_Task requirements_.
Pull every line that includes the word "none" from the data.

_Supplied records_.
- - - -

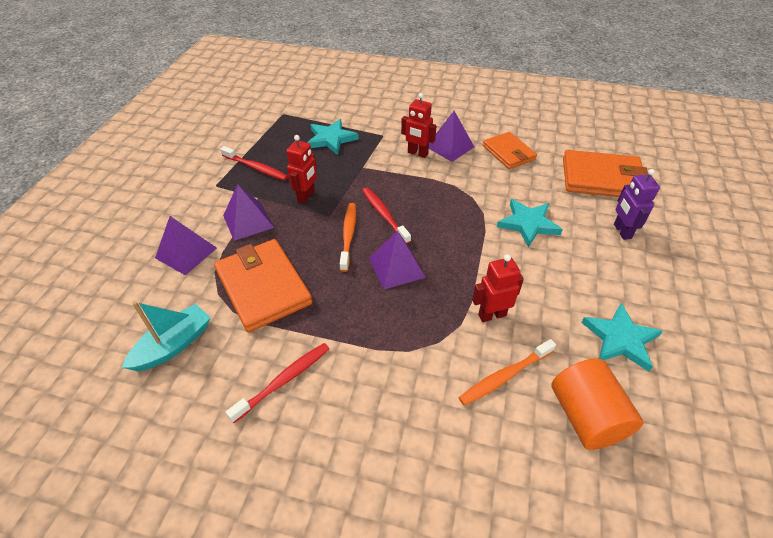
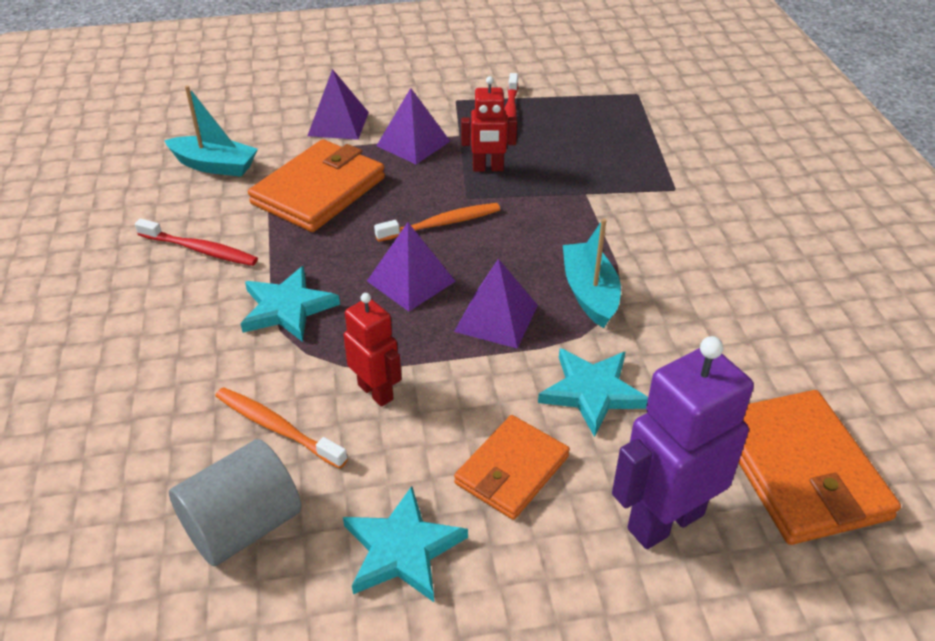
camera: 65 degrees right, 5 degrees down
(331, 139) = (621, 148): turquoise star -> turquoise star (287, 308)
(384, 215) = (502, 241): red toothbrush -> none
(417, 153) = (663, 233): red robot -> none
(450, 146) = (712, 261): purple pyramid -> purple pyramid (496, 318)
(451, 197) = (590, 293): none -> turquoise boat
(508, 153) = (760, 330): orange wallet -> orange wallet (511, 470)
(586, 416) = (243, 526): orange cylinder -> grey cylinder
(622, 231) = (664, 521): purple robot -> purple robot, size x1.71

- - - -

_Answer box_.
(384, 215) = (502, 241): red toothbrush -> none
(417, 153) = (663, 233): red robot -> none
(451, 197) = (590, 293): none -> turquoise boat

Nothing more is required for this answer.